▶ [Directions]: What is needed is an exact copy of the line where "C1: 1.5nF (SIG7, VA) -> none" appears plus every later line in the material.

******

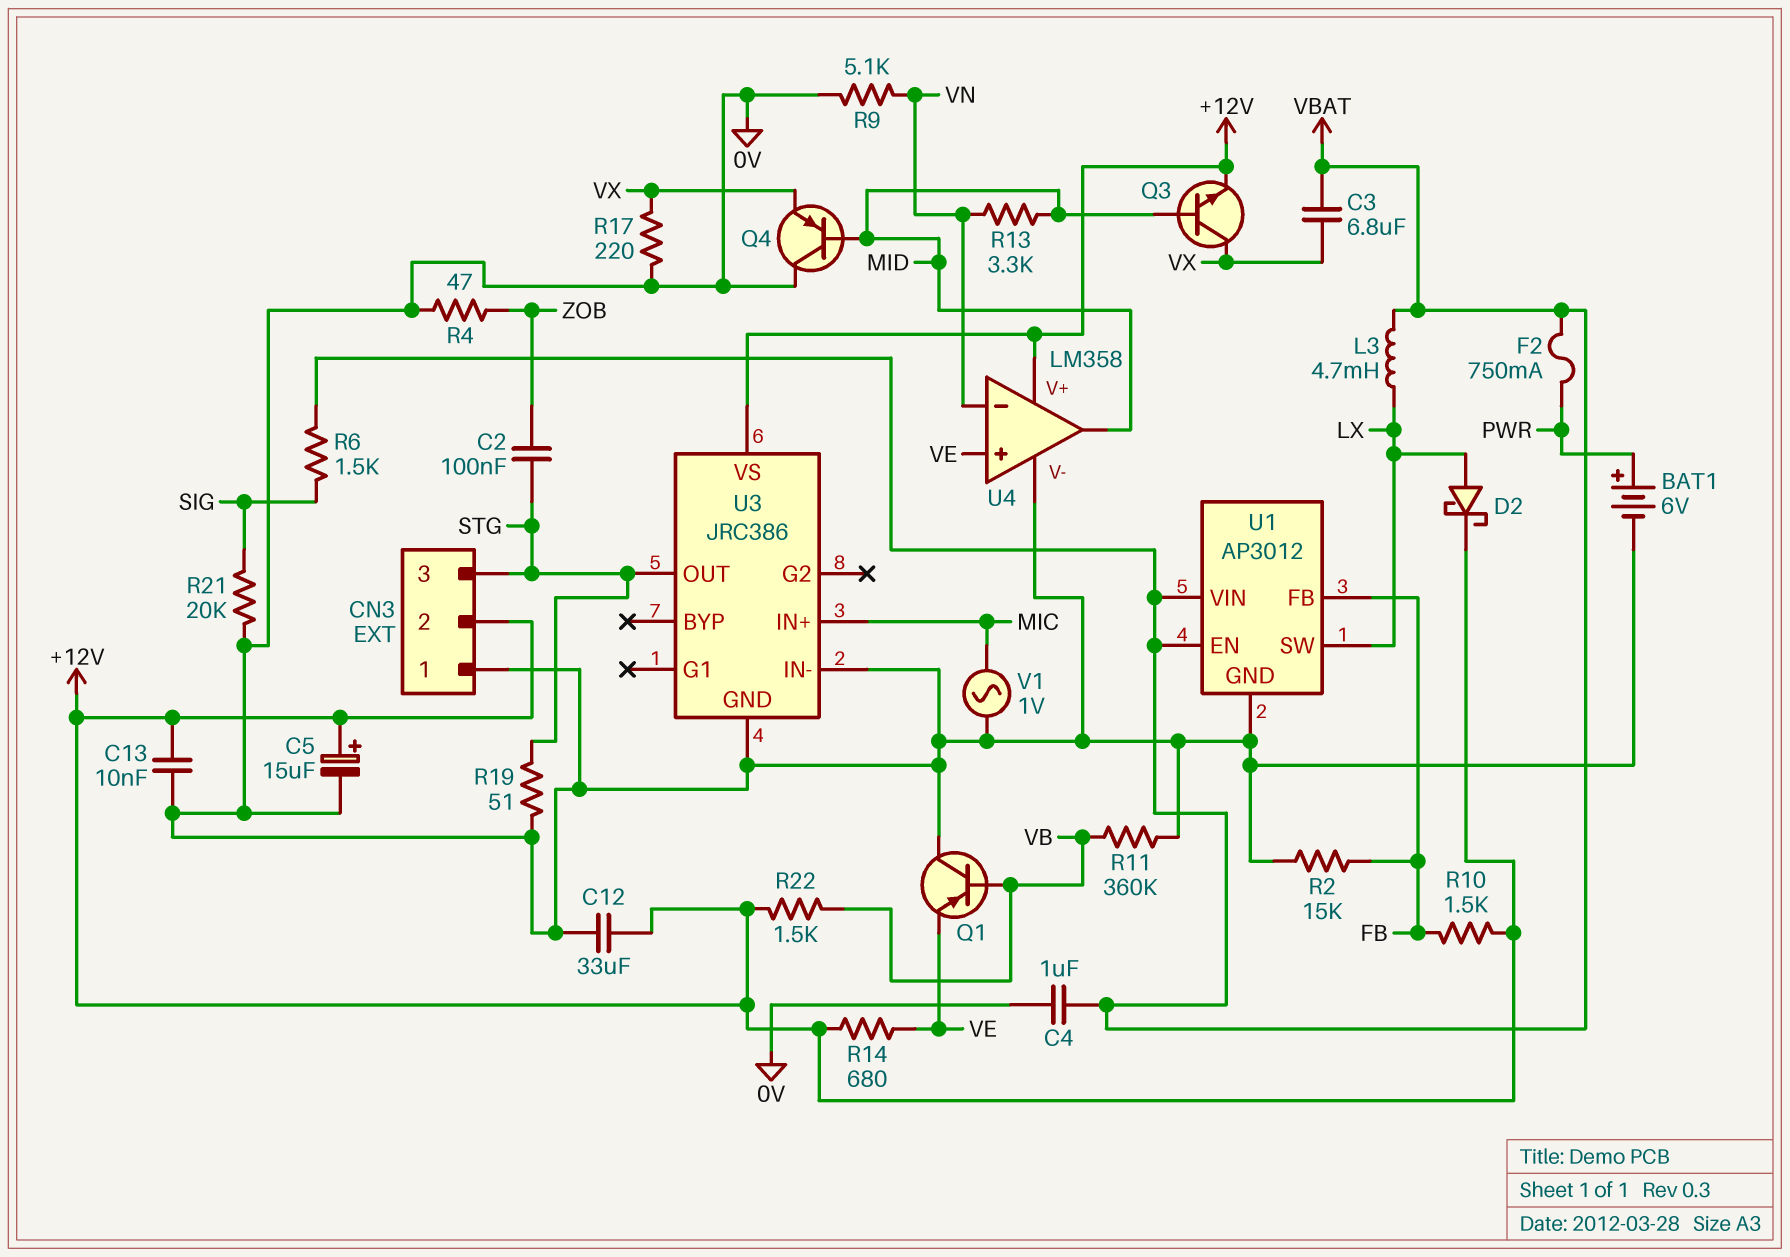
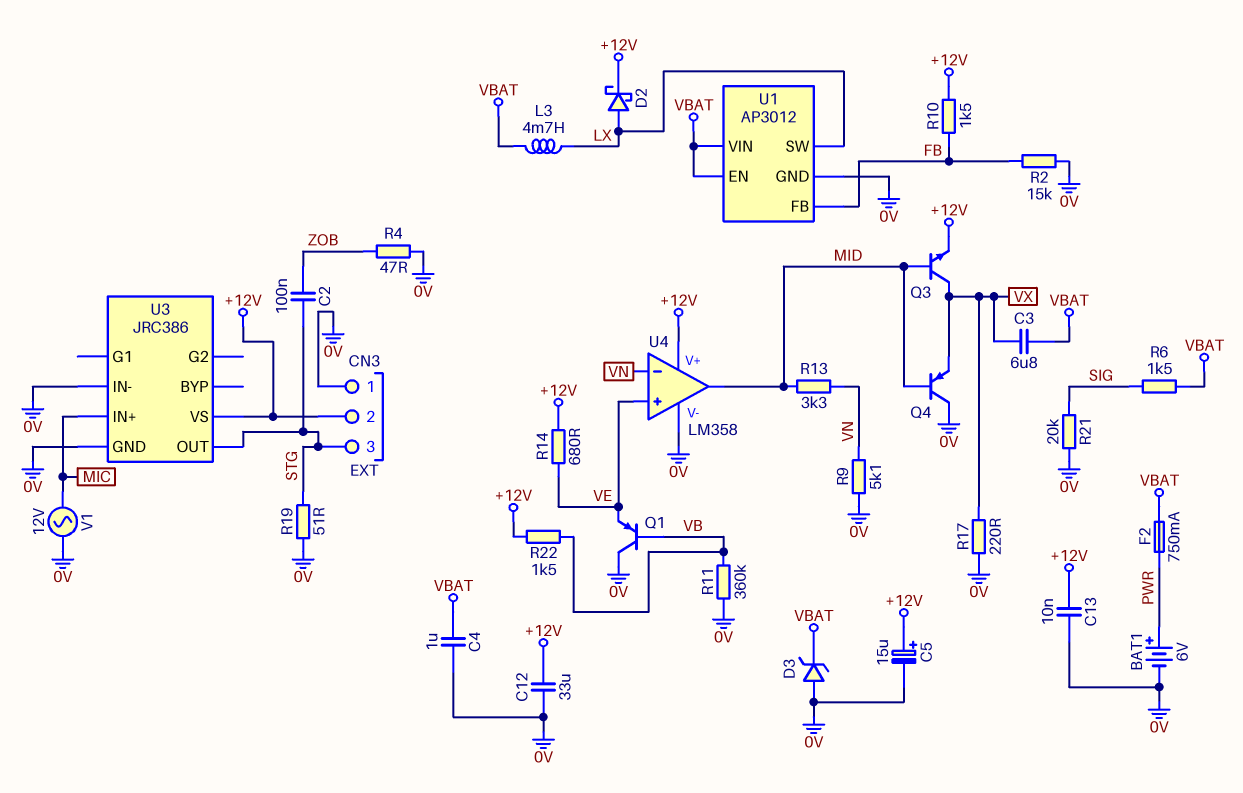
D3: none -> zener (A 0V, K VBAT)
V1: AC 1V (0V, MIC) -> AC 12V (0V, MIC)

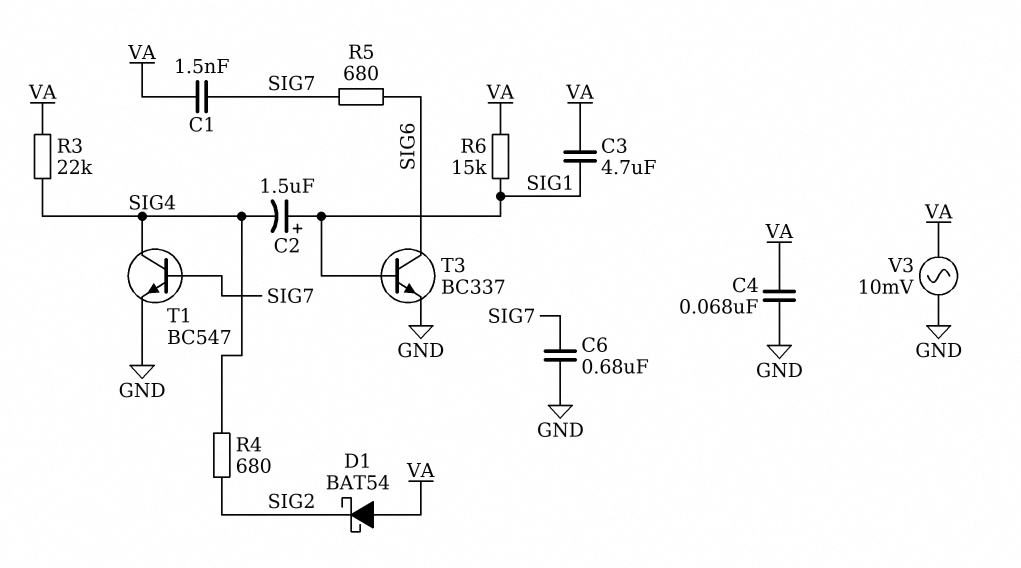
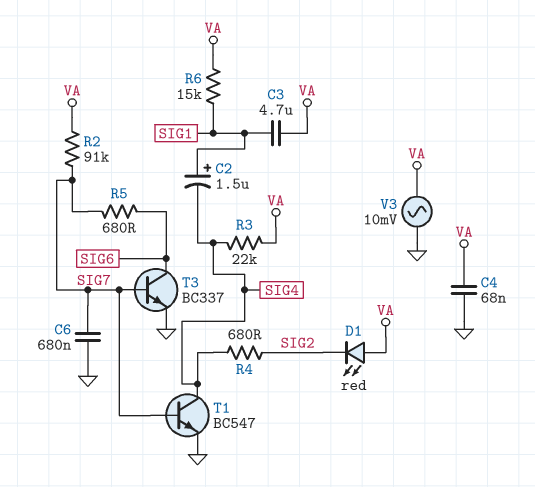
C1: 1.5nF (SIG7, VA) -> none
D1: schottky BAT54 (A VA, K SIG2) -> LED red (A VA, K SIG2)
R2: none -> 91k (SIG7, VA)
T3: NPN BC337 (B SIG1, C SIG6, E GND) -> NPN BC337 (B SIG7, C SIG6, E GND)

******

▶ [Written solution]:
C1: 1.5nF (SIG7, VA) -> none
D1: schottky BAT54 (A VA, K SIG2) -> LED red (A VA, K SIG2)
R2: none -> 91k (SIG7, VA)
T3: NPN BC337 (B SIG1, C SIG6, E GND) -> NPN BC337 (B SIG7, C SIG6, E GND)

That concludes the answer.